:: MATERIAL FOR THIS EXERCISE ::
/---
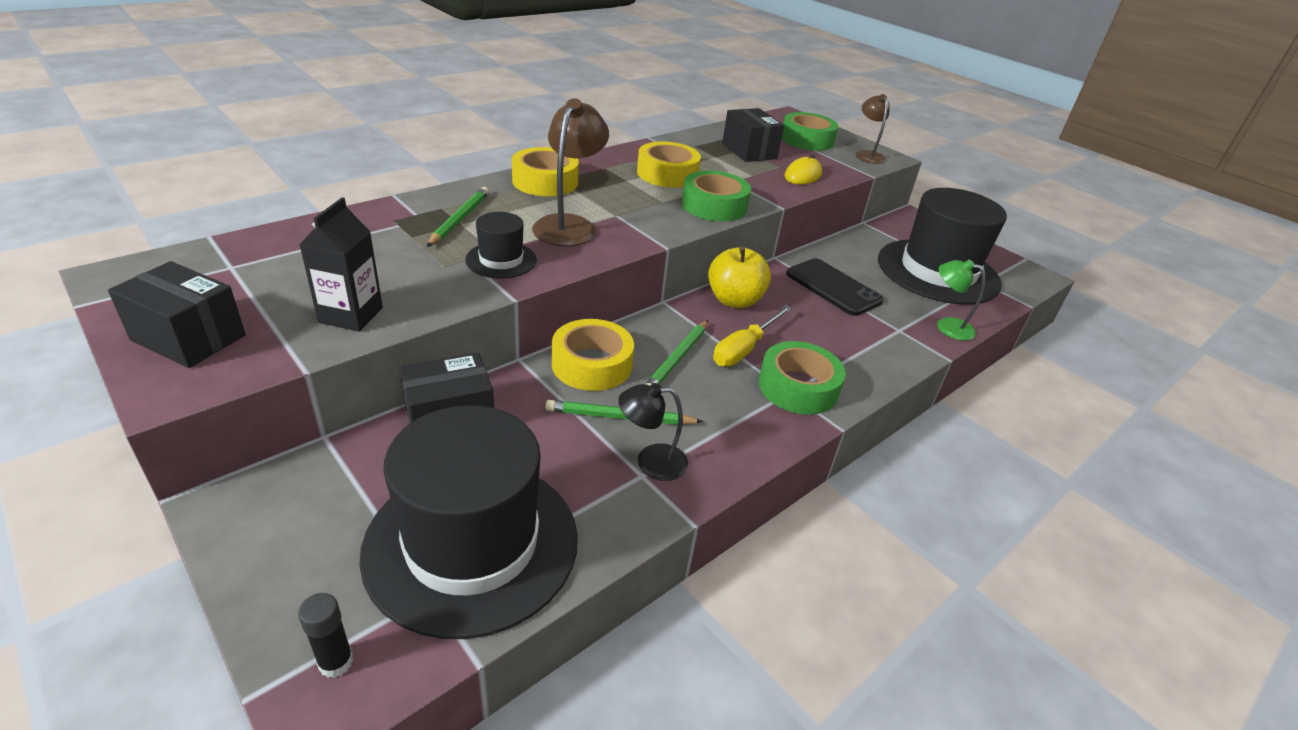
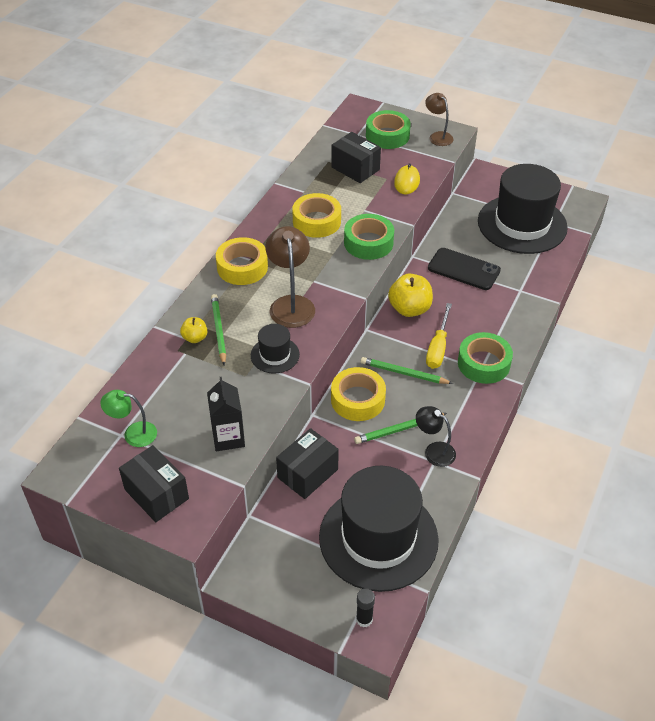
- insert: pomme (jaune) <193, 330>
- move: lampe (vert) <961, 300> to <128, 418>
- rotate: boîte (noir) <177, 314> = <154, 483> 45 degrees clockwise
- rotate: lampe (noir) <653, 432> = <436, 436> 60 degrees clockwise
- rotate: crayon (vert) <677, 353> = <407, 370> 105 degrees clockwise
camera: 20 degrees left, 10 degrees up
\---
:: ACTION ITEM ::
The lines in the entries above that carry the word "clockwise" must be copied.

:: FINISHED EXERCISE ::
- rotate: boîte (noir) <177, 314> = <154, 483> 45 degrees clockwise
- rotate: lampe (noir) <653, 432> = <436, 436> 60 degrees clockwise
- rotate: crayon (vert) <677, 353> = <407, 370> 105 degrees clockwise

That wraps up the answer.